What you are asked to do: Starting at the line that contains "green screwdriver [202,221,262,253] -> none", quote each line exactly through the last line of the entries, both included.

——

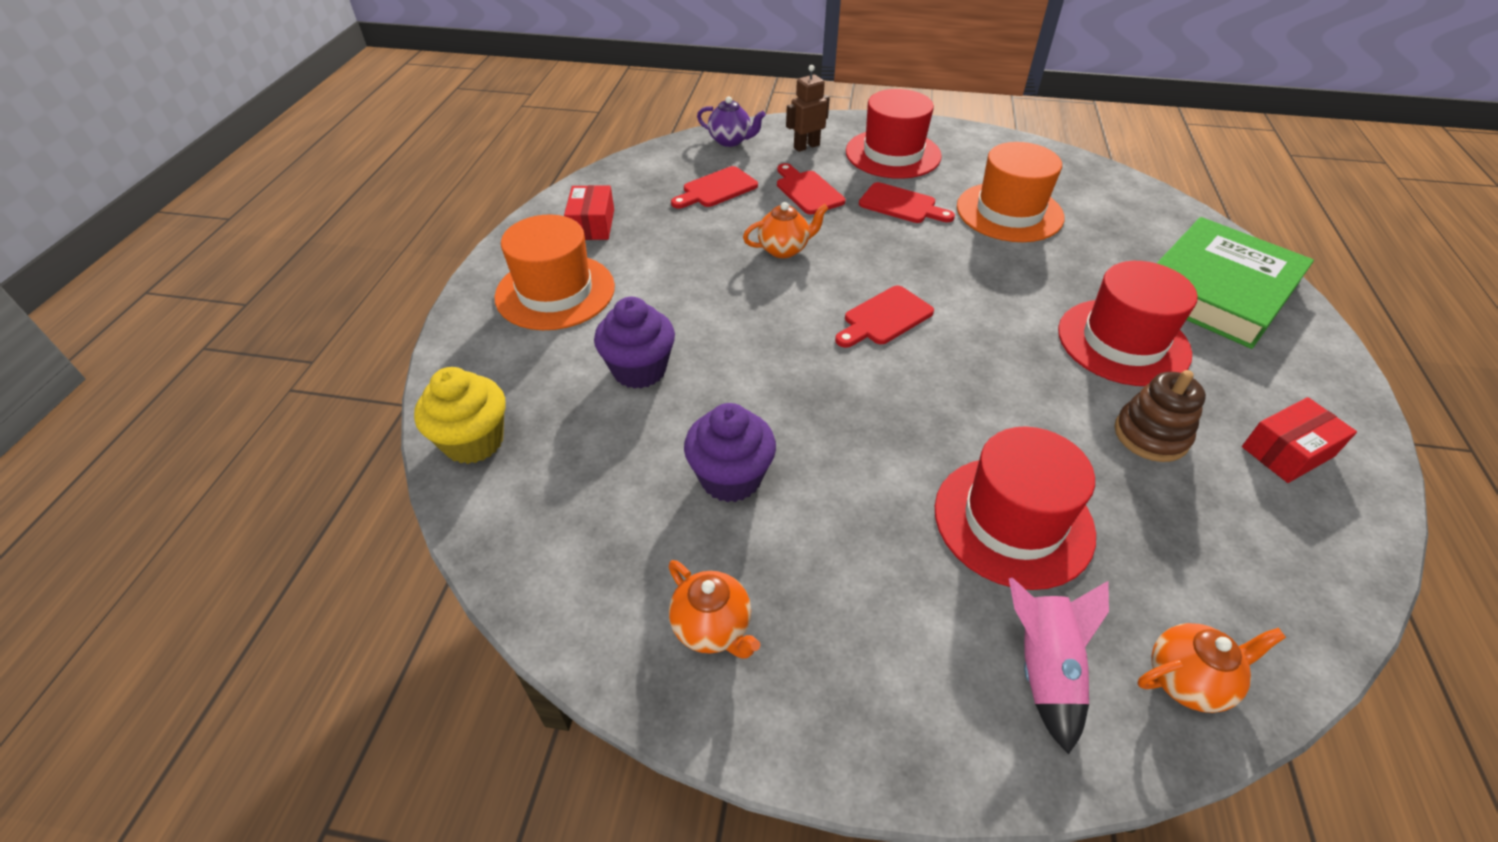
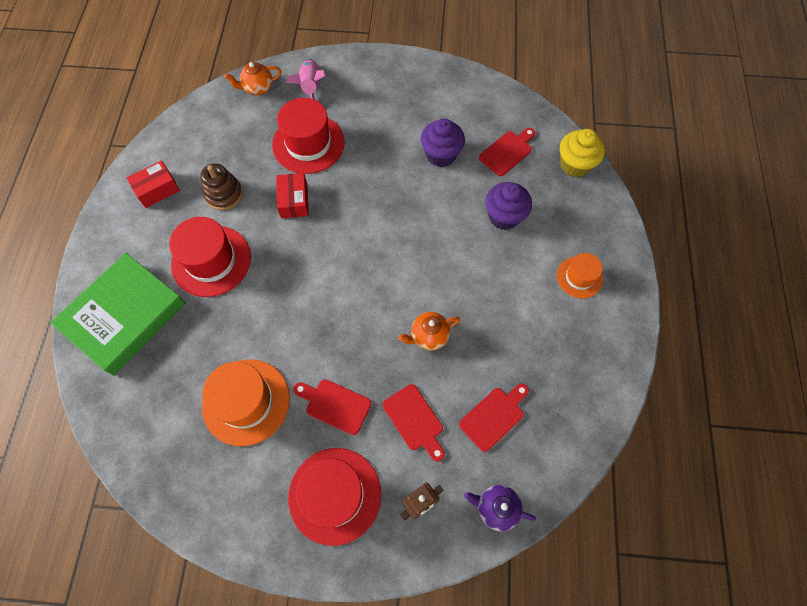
camera: 175 degrees right, 20 degrees up
orange hat [495,214,615,330] -> orange hat [557,253,603,298], size x0.57
red box [564,185,614,240] -> red box moved to [276,173,309,218]
orange teapot [668,560,760,658] -> none
red cutting board [835,285,934,348] -> red cutting board moved to [479,128,535,176]

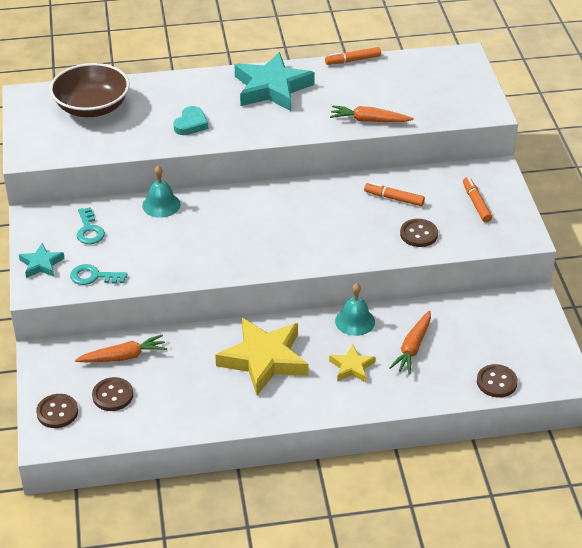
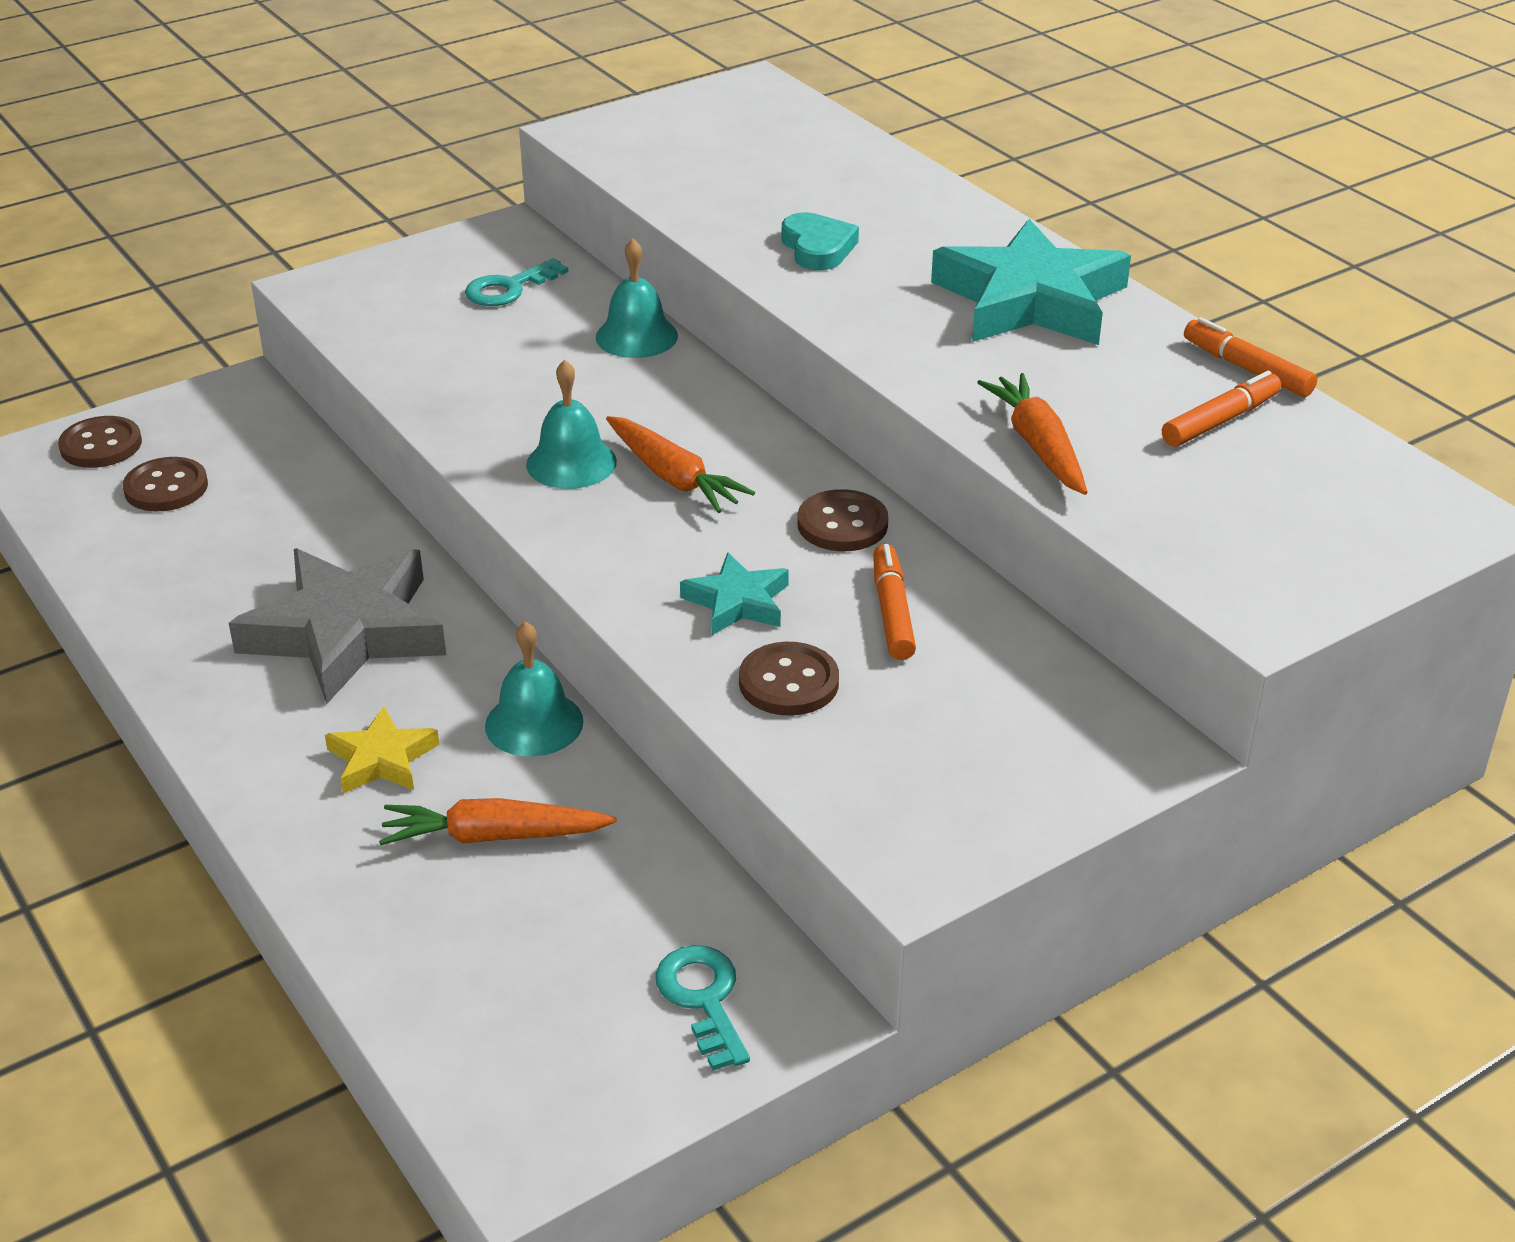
camera: 65 degrees right, 5 degrees down
turquoise star [19,243,65,278] -> turquoise star moved to [680,552,789,635]
brown bowl [50,63,129,117] -> none
turquoise key [70,264,127,285] -> turquoise key moved to [655,945,750,1071]
orange carrot [75,335,167,362] -> orange carrot moved to [606,416,755,513]
turquoise heart [173,106,208,135] -> turquoise heart turned 105 degrees counterclockwise [782,212,859,270]
yellow star [215,318,309,395] -> grey star [229,548,446,704]
orange marker [463,177,492,222] -> orange marker moved to [1162,371,1281,447]
brown button [477,364,518,398] -> brown button moved to [797,489,888,551]
none -> turquoise bell [526,360,617,489]

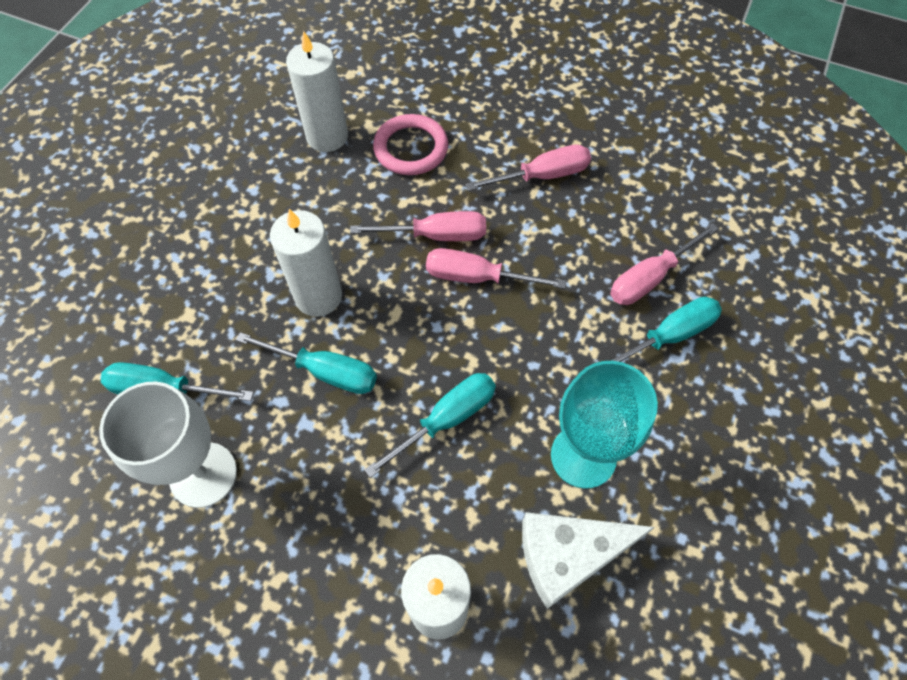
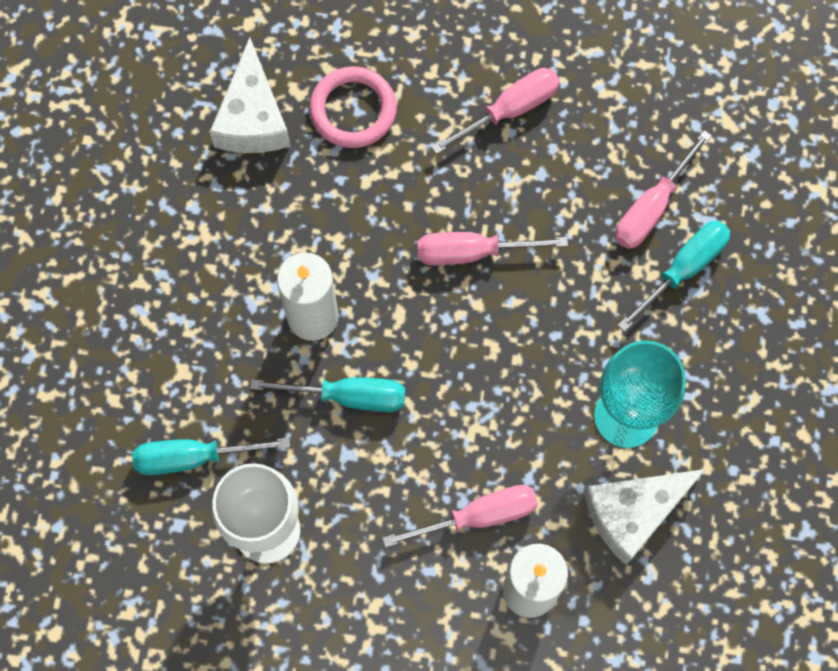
camera: 15 degrees left, 10 degrees up
white candle [286,31,348,152] -> white cheese [210,37,290,153]
pink screwdriver [350,211,486,241] -> pink screwdriver moved to [382,485,538,548]
turquoise screwdriver [364,373,496,478] -> none

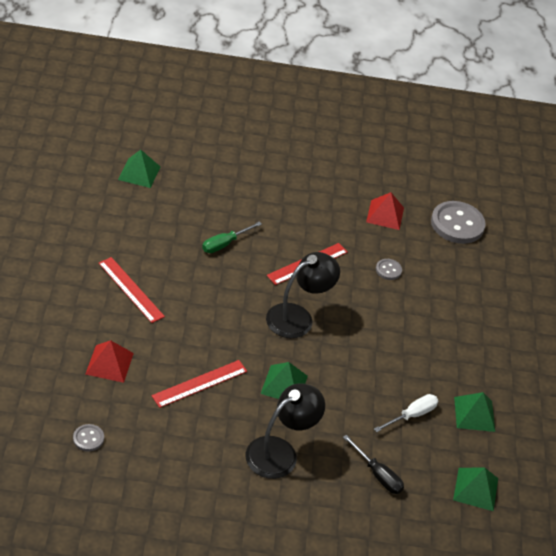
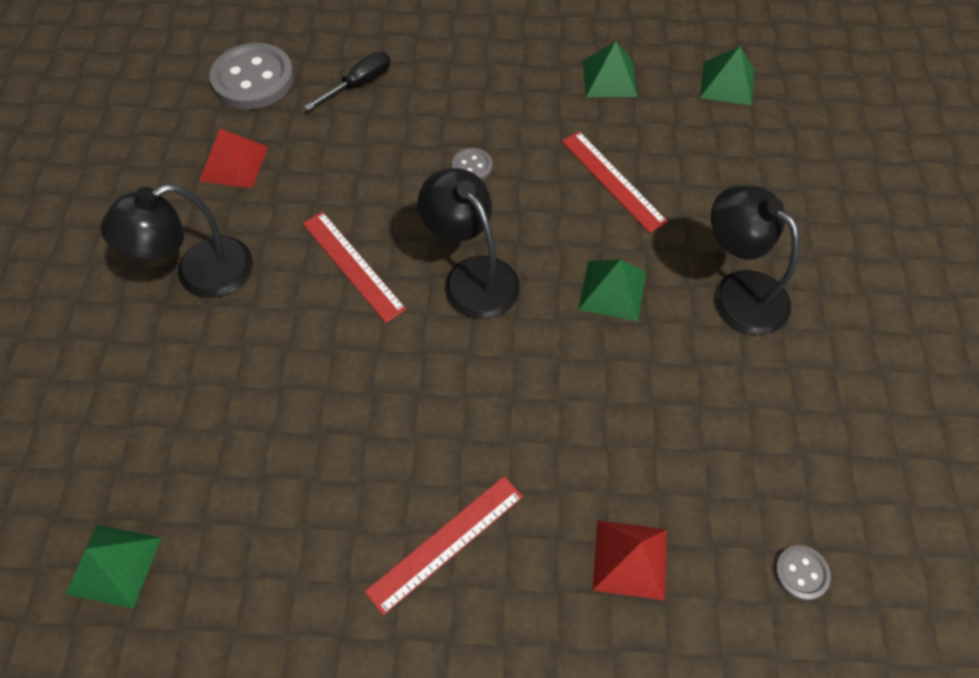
camera: 85 degrees left, 15 degrees up
red ruler [151,360,247,408] -> red ruler moved to [561,131,668,233]
green screwdriver [202,221,262,253] -> none
black screwdriver [343,435,404,494] -> black screwdriver moved to [304,52,390,110]
white screwdriver [374,394,438,432] -> none
grey button [376,259,402,280] -> grey button moved to [452,148,492,180]
none -> black lamp [101,184,252,298]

——

Answer area:
green screwdriver [202,221,262,253] -> none
black screwdriver [343,435,404,494] -> black screwdriver moved to [304,52,390,110]
white screwdriver [374,394,438,432] -> none
grey button [376,259,402,280] -> grey button moved to [452,148,492,180]
none -> black lamp [101,184,252,298]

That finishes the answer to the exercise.